* AIM OF THE TASK
Find the line with "none -> brown plate G6:I6 level 1" in the entries below, then output every line from it down to the line with "cyan plate A14 level 1 -> none", exactly and with no pictures.

* RECORDED DATA
++++

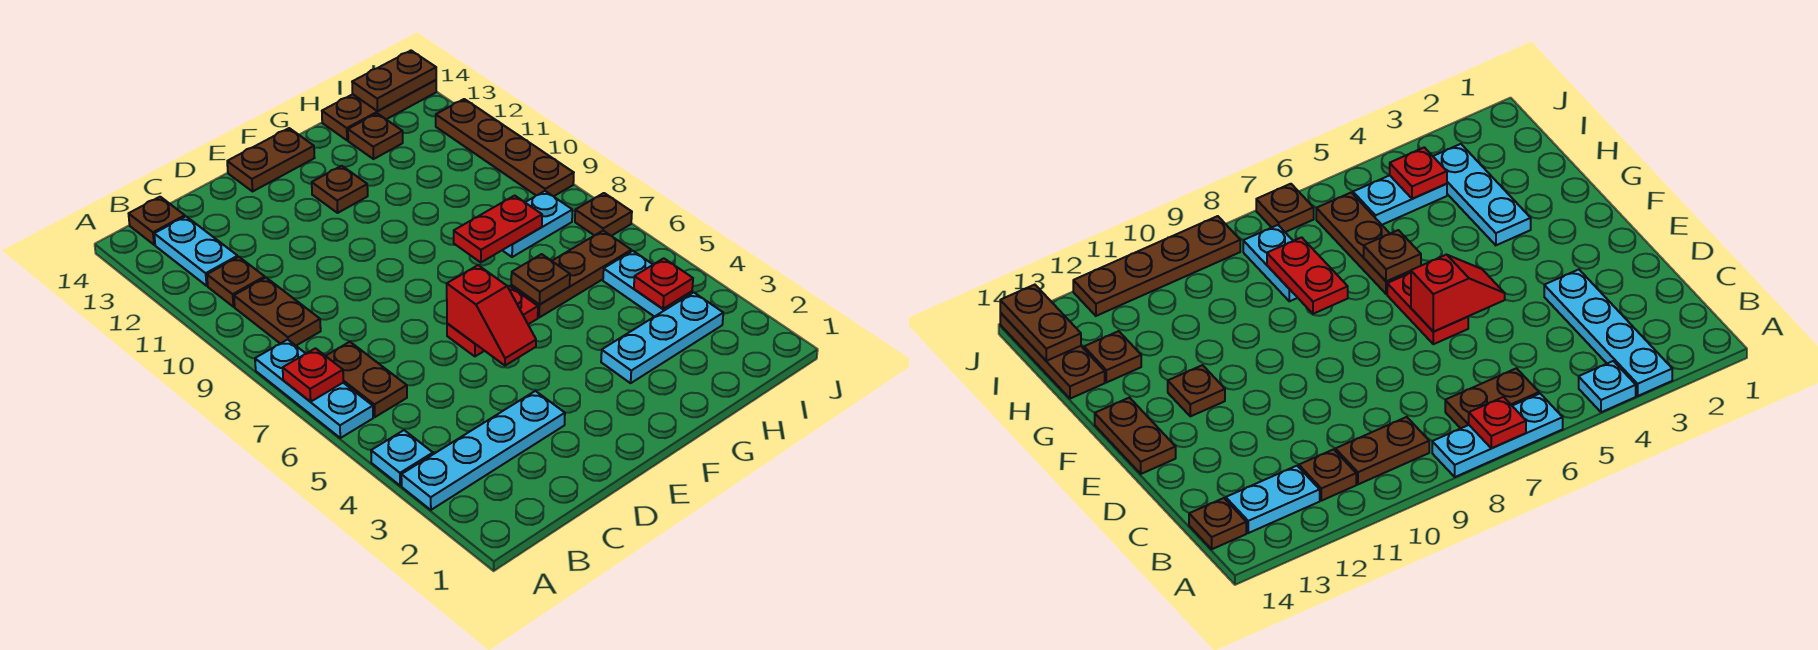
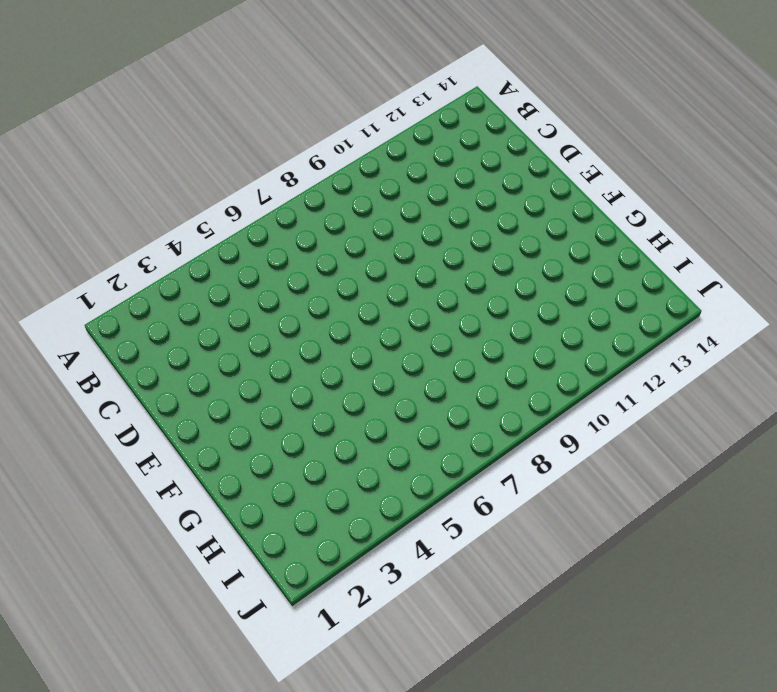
none -> cyan plate A3:D3 level 1
none -> cyan plate A4 level 1
none -> cyan plate A6:A8 level 1

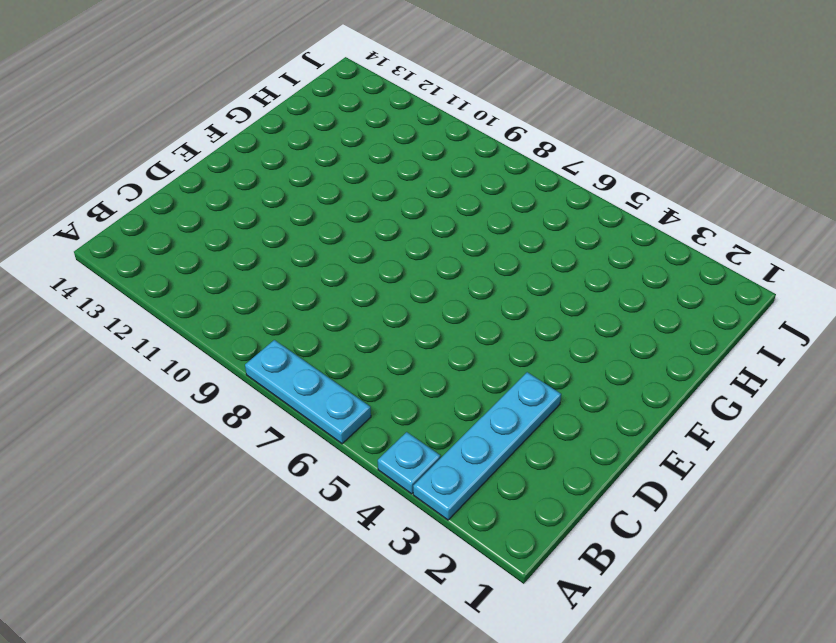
none -> brown plate B6:B7 level 1
none -> brown plate B9:B10 level 1
none -> brown plate B11 level 1

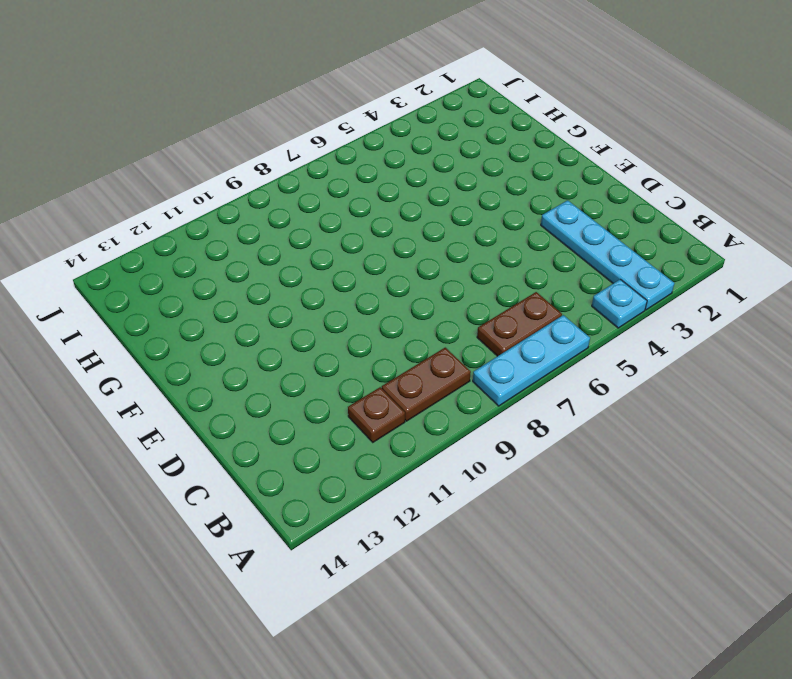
none -> cyan plate B12:B13 level 1
none -> brown plate B14 level 1
none -> red plate E6:F6 level 1

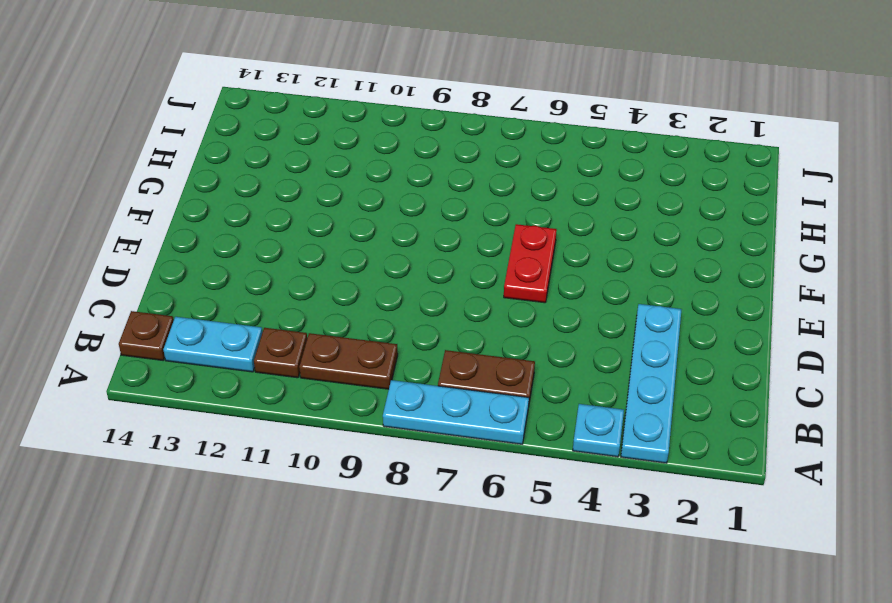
none -> brown plate E14:F14 level 1
none -> brown plate F12 level 1
none -> cyan plate G3:I3 level 1

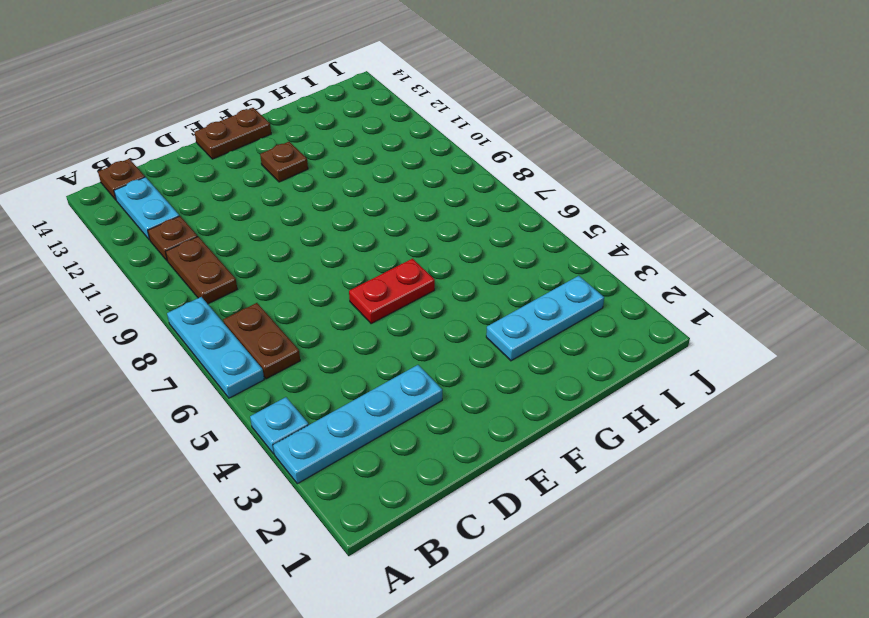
none -> brown plate G6:I6 level 1
none -> cyan plate H8:I8 level 1
none -> brown plate H13 level 1

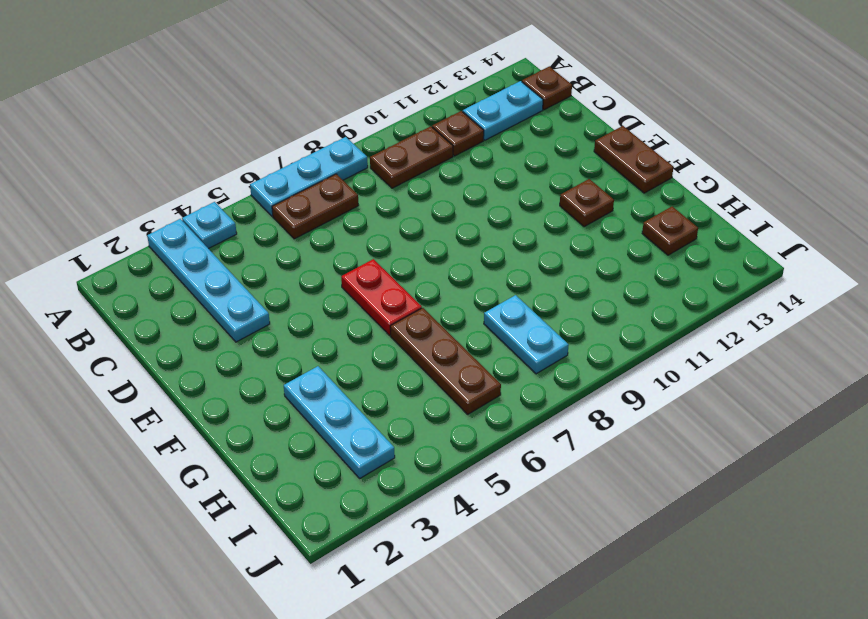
none -> brown plate H14:J14 level 1
none -> cyan plate I4:I5 level 1
none -> brown plate J7 level 1

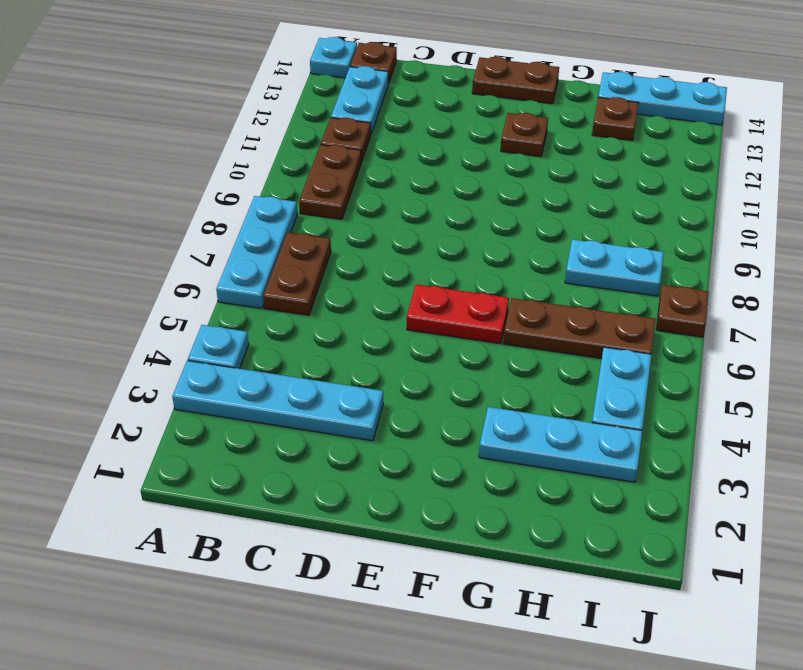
cyan plate A14 level 1 -> none
cyan plate H14:J14 level 1 -> brown plate H14:J14 level 1
none -> brown plate J9:J12 level 1
none -> red plate A7 level 2
none -> red slope E5:E6 level 2 top 6

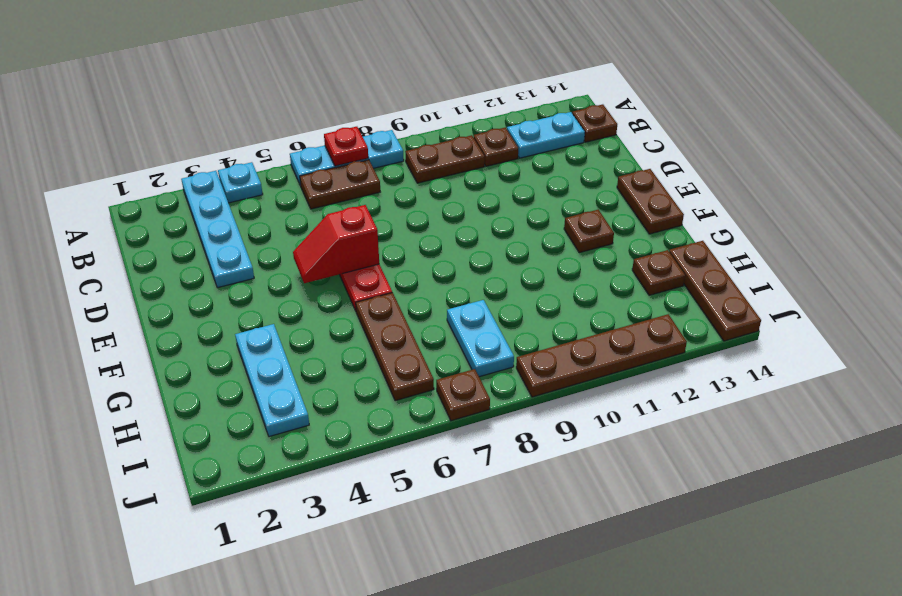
none -> cyan plate I4:I5 level 1
none -> brown plate G6 level 2
none -> red plate G8:H8 level 2

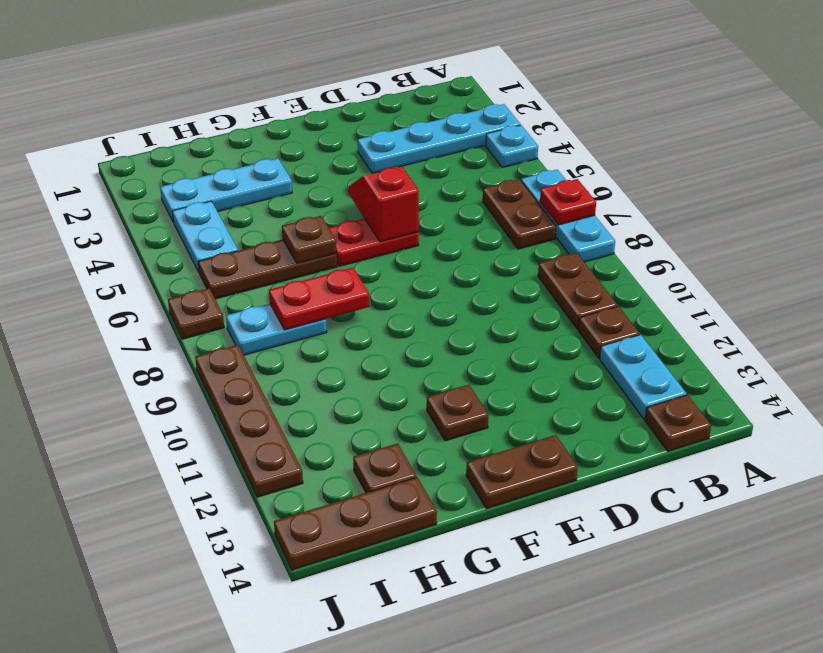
none -> red plate I4 level 2
none -> brown plate I14:J14 level 2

++++

* EXERCISE OUTPUT
none -> brown plate G6:I6 level 1
none -> cyan plate H8:I8 level 1
none -> brown plate H13 level 1

none -> brown plate H14:J14 level 1
none -> cyan plate I4:I5 level 1
none -> brown plate J7 level 1

cyan plate A14 level 1 -> none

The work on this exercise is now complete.